╭─ Data provided
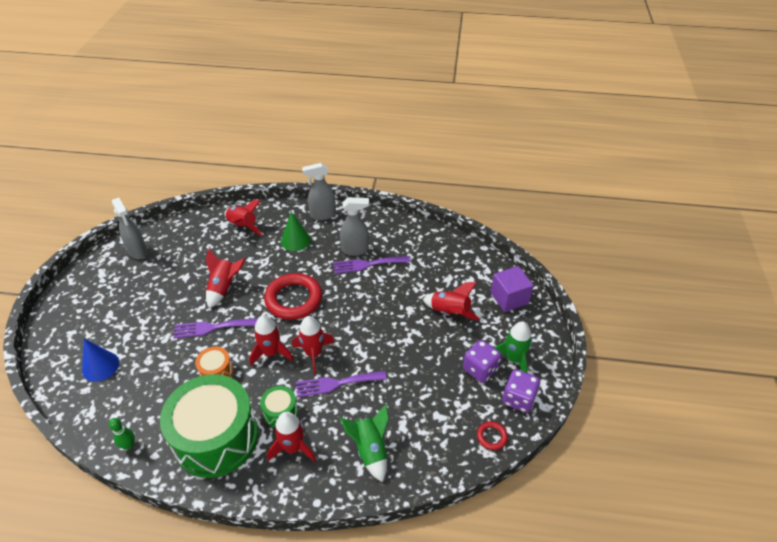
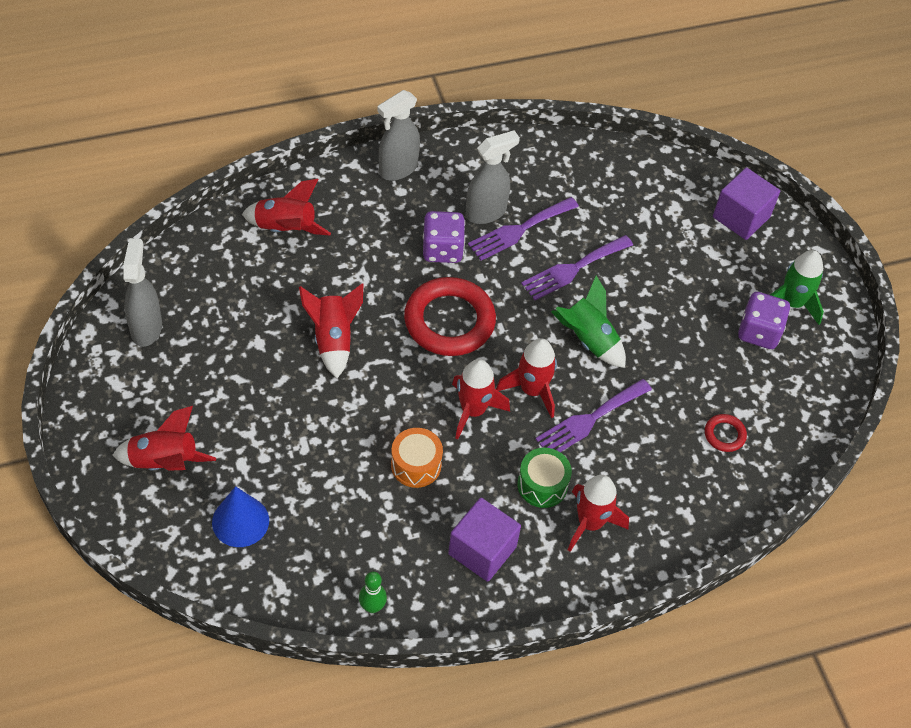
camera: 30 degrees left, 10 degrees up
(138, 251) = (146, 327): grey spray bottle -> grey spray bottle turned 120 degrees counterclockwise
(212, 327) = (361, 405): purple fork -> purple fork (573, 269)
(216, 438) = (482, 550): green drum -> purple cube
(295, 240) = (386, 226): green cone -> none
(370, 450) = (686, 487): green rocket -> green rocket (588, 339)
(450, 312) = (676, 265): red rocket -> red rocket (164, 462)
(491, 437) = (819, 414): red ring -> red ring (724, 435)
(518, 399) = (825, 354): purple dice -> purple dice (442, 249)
╰─
◆ What is needed:
Down to the final line, restate the material above word for word, but omit its pictures.

◆ Result:
camera: 30 degrees left, 10 degrees up
(138, 251) = (146, 327): grey spray bottle -> grey spray bottle turned 120 degrees counterclockwise
(212, 327) = (361, 405): purple fork -> purple fork (573, 269)
(216, 438) = (482, 550): green drum -> purple cube
(295, 240) = (386, 226): green cone -> none
(370, 450) = (686, 487): green rocket -> green rocket (588, 339)
(450, 312) = (676, 265): red rocket -> red rocket (164, 462)
(491, 437) = (819, 414): red ring -> red ring (724, 435)
(518, 399) = (825, 354): purple dice -> purple dice (442, 249)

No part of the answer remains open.